◆ Short problem ◆
Can you write out, word for word, the material from the line with "Identify the location" to the line with "What is the", including both of those lines?

◆ Entries ◆
####################
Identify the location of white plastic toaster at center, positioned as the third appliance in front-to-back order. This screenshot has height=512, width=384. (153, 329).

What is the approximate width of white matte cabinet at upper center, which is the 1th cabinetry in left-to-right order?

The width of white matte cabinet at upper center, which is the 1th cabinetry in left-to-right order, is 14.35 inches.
####################
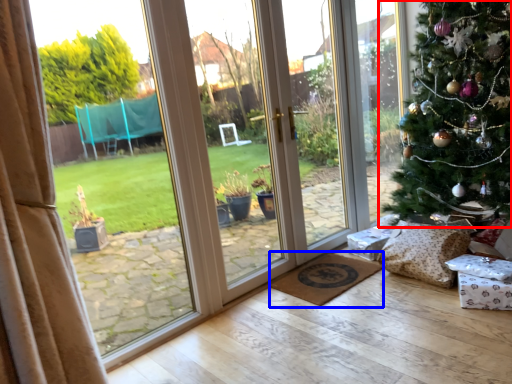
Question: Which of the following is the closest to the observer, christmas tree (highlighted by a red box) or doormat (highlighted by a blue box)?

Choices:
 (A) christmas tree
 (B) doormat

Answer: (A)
####################
◆ Solution ◆
Identify the location of white plastic toaster at center, positioned as the third appliance in front-to-back order. This screenshot has height=512, width=384. (153, 329).

What is the approximate width of white matte cabinet at upper center, which is the 1th cabinetry in left-to-right order?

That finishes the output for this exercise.